Top of Data in this exercise

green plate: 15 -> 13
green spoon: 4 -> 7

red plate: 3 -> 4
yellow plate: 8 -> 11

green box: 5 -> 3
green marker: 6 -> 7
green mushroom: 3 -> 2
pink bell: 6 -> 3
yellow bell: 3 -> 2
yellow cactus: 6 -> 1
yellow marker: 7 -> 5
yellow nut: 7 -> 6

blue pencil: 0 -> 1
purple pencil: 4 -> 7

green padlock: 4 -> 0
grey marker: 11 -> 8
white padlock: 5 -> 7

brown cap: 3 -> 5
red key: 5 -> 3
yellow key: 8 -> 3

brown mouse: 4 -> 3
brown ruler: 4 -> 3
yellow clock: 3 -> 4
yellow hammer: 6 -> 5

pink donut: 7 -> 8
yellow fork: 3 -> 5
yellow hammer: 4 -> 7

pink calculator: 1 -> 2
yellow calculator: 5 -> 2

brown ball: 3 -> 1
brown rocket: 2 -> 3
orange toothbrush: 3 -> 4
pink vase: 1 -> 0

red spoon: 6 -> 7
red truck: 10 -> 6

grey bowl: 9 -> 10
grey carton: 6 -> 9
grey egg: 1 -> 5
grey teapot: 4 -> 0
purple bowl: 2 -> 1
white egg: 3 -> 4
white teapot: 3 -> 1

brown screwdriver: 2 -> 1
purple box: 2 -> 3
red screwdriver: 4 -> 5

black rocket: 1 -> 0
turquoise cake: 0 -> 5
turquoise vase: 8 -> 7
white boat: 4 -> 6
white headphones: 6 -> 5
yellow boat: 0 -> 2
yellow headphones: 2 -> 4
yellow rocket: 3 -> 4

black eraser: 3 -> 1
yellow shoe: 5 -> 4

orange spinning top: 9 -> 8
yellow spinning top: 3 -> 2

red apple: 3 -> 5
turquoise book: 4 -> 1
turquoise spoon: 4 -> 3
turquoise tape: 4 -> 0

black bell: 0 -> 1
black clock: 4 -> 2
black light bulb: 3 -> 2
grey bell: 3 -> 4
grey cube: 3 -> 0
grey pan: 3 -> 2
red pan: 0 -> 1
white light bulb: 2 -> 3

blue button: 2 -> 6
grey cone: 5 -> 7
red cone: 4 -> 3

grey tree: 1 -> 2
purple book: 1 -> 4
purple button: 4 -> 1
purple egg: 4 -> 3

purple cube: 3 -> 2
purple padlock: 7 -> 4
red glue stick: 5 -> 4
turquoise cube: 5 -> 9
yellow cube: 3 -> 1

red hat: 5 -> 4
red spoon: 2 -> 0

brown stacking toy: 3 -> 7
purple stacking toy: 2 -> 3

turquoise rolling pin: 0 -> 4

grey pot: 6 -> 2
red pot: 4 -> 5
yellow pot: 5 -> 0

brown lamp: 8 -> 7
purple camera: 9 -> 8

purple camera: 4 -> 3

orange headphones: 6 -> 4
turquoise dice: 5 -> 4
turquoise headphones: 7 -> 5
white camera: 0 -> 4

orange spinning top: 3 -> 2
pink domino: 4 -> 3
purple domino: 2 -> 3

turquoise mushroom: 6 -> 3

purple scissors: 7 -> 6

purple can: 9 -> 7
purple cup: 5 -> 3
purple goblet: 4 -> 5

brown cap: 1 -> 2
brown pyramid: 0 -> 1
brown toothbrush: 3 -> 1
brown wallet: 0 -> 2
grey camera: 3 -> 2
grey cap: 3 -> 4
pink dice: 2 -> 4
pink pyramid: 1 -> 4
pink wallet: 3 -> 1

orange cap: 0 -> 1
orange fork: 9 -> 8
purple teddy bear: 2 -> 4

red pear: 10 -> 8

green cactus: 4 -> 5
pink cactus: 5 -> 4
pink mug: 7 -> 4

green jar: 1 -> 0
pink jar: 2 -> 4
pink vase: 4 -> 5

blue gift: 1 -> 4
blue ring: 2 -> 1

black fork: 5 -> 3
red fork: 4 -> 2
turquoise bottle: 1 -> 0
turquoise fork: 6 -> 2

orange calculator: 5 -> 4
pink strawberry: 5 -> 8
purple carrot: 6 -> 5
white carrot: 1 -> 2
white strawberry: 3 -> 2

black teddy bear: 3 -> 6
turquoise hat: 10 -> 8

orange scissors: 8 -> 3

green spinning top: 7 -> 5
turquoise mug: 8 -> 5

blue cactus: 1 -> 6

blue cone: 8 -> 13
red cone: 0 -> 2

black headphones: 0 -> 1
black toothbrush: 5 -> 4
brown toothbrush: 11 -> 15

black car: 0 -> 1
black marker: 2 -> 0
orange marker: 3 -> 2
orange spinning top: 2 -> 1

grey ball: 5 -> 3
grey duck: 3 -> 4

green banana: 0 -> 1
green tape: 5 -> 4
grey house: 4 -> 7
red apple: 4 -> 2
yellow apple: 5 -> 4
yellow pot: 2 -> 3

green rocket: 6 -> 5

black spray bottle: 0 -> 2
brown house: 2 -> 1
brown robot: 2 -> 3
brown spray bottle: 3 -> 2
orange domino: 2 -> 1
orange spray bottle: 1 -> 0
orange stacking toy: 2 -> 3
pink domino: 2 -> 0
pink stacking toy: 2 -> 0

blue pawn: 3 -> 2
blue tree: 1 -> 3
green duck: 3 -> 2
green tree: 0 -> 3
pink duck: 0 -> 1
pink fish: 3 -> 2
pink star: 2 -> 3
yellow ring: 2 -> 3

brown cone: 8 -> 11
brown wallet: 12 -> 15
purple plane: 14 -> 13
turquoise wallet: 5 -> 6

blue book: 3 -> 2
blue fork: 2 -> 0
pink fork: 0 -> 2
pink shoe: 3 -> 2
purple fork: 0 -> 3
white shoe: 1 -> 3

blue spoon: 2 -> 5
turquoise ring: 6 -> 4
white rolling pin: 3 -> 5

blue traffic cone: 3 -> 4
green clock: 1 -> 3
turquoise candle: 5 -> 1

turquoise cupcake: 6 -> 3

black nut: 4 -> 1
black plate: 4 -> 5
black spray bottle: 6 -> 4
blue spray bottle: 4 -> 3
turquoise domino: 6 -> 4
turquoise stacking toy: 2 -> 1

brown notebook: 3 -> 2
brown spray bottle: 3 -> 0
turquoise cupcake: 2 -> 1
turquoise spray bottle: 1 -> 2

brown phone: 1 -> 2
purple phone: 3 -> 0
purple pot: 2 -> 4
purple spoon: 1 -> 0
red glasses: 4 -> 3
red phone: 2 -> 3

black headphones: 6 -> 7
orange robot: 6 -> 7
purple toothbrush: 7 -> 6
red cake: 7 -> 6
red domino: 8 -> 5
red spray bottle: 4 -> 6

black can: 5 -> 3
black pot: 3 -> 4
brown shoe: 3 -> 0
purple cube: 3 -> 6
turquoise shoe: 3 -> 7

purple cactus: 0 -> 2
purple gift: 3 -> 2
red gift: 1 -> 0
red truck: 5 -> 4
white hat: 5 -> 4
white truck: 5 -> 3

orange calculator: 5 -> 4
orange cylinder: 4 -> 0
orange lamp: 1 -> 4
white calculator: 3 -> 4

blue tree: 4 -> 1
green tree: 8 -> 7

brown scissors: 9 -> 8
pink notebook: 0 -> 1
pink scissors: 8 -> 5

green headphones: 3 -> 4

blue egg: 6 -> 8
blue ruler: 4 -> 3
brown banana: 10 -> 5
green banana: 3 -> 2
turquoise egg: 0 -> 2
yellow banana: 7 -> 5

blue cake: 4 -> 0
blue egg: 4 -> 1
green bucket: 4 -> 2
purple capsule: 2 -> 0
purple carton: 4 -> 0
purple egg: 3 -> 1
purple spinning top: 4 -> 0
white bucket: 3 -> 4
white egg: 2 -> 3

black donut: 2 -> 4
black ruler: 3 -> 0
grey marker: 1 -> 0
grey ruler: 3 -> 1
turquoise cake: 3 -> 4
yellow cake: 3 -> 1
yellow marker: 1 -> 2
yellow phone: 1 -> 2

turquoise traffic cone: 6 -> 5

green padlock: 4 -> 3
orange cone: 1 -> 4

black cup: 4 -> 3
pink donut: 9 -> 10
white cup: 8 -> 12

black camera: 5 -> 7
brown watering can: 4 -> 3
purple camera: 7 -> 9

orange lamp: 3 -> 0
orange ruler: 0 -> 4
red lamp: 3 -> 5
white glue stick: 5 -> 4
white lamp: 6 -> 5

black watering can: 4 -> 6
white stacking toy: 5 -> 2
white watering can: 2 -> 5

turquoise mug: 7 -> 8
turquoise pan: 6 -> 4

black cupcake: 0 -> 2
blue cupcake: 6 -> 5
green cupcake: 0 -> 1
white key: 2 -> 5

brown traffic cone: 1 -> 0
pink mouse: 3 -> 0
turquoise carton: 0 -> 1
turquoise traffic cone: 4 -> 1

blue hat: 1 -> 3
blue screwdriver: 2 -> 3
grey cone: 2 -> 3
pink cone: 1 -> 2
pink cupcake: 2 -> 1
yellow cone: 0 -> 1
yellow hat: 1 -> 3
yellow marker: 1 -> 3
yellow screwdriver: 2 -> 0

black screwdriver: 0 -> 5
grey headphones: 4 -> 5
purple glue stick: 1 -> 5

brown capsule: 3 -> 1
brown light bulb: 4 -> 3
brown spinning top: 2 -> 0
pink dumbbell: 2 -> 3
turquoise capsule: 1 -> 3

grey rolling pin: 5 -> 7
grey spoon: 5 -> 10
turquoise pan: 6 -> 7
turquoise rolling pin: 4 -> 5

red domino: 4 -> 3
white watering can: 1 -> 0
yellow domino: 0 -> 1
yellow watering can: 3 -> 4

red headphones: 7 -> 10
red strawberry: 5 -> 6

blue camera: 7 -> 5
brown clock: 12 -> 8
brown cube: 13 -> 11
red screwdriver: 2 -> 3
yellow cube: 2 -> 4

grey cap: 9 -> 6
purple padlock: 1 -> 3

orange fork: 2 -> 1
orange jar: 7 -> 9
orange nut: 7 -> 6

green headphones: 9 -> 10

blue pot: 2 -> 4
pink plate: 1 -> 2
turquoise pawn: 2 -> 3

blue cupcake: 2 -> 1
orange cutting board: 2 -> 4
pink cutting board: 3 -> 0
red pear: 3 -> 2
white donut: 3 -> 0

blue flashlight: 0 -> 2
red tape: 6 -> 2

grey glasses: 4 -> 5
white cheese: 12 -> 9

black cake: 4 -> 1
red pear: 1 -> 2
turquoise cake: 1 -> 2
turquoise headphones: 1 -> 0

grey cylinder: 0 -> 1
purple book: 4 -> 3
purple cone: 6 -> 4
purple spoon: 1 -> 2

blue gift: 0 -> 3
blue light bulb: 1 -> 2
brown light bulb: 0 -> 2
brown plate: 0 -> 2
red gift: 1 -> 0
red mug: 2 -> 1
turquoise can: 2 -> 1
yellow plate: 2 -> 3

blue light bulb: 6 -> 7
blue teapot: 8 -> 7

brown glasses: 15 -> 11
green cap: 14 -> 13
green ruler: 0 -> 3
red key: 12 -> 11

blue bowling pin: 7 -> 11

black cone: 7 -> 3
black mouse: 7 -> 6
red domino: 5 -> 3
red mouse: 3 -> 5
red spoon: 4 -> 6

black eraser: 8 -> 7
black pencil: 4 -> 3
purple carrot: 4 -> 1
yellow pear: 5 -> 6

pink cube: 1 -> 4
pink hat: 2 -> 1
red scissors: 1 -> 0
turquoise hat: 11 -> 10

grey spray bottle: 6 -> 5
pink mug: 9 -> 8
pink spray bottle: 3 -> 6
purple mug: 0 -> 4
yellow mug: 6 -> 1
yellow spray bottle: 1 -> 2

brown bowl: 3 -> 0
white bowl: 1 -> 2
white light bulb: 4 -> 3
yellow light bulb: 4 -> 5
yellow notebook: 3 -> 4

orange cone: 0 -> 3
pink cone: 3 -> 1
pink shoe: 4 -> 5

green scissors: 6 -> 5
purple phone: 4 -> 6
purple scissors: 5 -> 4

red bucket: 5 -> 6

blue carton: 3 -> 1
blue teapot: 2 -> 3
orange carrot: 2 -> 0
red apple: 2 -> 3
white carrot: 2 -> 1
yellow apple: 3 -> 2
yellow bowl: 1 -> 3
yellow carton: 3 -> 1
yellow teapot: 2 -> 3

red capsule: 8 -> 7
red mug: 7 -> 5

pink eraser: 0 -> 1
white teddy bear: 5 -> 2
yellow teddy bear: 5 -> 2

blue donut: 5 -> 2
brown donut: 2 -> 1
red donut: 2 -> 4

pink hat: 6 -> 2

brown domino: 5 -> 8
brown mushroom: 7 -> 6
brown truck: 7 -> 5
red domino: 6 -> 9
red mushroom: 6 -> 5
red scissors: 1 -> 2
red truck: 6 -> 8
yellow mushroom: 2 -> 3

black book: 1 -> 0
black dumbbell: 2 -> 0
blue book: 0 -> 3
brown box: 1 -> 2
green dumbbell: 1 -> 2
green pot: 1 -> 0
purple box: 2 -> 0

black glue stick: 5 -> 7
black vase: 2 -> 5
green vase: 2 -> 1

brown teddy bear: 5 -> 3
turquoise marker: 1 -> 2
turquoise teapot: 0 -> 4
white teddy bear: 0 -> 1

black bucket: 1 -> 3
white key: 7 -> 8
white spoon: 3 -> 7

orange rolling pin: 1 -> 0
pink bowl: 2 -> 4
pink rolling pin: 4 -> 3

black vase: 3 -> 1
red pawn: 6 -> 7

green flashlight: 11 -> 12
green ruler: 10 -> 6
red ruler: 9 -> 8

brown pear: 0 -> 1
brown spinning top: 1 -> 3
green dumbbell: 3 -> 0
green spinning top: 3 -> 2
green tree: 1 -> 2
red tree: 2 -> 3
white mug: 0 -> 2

Bottom of Data in this exercise

Try it>
Take the entries above and return only the lines from the one with "green ruler: 0 -> 3" to the one with "yellow notebook: 3 -> 4", both included, unchanged.

Finished task>
green ruler: 0 -> 3
red key: 12 -> 11

blue bowling pin: 7 -> 11

black cone: 7 -> 3
black mouse: 7 -> 6
red domino: 5 -> 3
red mouse: 3 -> 5
red spoon: 4 -> 6

black eraser: 8 -> 7
black pencil: 4 -> 3
purple carrot: 4 -> 1
yellow pear: 5 -> 6

pink cube: 1 -> 4
pink hat: 2 -> 1
red scissors: 1 -> 0
turquoise hat: 11 -> 10

grey spray bottle: 6 -> 5
pink mug: 9 -> 8
pink spray bottle: 3 -> 6
purple mug: 0 -> 4
yellow mug: 6 -> 1
yellow spray bottle: 1 -> 2

brown bowl: 3 -> 0
white bowl: 1 -> 2
white light bulb: 4 -> 3
yellow light bulb: 4 -> 5
yellow notebook: 3 -> 4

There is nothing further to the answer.